Segment Start: DATASET

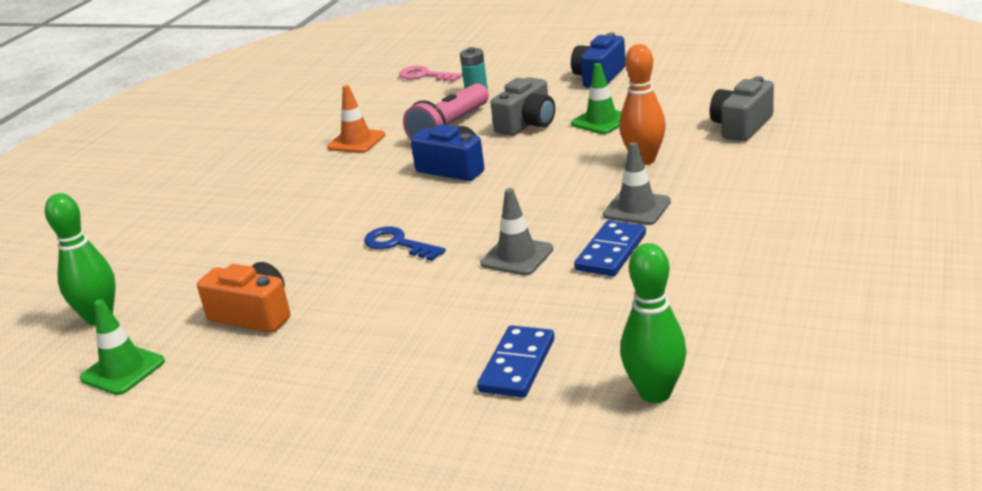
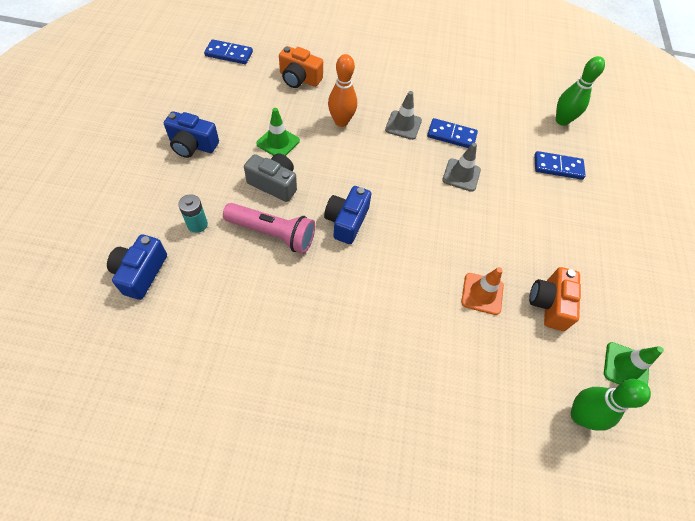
camera: 110 degrees left, 30 degrees up
(356, 141) = (287, 302): orange traffic cone -> orange traffic cone (482, 294)
(397, 244) = (454, 238): blue key -> none
(424, 75) = (141, 273): pink key -> blue camera
(741, 126) = (299, 79): grey camera -> orange camera
(788, 78) = (229, 54): none -> blue domino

Segment End: DATASET

- **DIRECTIONS**: All preceding records should be duplicated verbatim, images excepted.

- **EXERCISE RESPONSE**:
camera: 110 degrees left, 30 degrees up
(356, 141) = (287, 302): orange traffic cone -> orange traffic cone (482, 294)
(397, 244) = (454, 238): blue key -> none
(424, 75) = (141, 273): pink key -> blue camera
(741, 126) = (299, 79): grey camera -> orange camera
(788, 78) = (229, 54): none -> blue domino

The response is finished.